Exercise prompt: Could you restate word for word every line of the records below, from the first one to the one holding "shifted: lunettes [rose]"?

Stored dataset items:
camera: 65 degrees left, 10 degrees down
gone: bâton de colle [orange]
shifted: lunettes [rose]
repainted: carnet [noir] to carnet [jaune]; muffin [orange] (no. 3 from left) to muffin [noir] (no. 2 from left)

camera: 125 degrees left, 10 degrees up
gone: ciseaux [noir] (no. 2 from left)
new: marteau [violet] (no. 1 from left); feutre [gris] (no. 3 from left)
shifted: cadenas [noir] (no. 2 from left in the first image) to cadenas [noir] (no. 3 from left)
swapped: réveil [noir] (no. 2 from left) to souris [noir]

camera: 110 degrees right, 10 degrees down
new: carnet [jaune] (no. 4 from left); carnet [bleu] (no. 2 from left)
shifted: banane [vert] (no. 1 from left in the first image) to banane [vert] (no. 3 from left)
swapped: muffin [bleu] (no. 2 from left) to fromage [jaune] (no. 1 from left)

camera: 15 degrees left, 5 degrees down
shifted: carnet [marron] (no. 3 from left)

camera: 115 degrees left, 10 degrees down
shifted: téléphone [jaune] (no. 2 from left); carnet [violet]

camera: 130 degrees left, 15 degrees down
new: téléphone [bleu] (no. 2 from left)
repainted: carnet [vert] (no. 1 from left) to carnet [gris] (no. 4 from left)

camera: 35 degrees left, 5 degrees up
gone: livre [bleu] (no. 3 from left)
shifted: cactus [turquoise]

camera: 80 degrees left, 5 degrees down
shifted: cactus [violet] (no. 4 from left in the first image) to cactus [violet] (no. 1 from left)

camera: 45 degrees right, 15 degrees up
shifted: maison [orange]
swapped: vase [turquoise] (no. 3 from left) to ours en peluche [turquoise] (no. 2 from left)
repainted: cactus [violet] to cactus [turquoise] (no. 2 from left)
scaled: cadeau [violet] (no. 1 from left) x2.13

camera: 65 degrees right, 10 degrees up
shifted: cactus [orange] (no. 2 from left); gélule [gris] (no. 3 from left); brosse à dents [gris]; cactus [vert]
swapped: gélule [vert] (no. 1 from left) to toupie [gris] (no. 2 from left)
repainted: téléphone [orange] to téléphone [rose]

Response to the task:
camera: 65 degrees left, 10 degrees down
gone: bâton de colle [orange]
shifted: lunettes [rose]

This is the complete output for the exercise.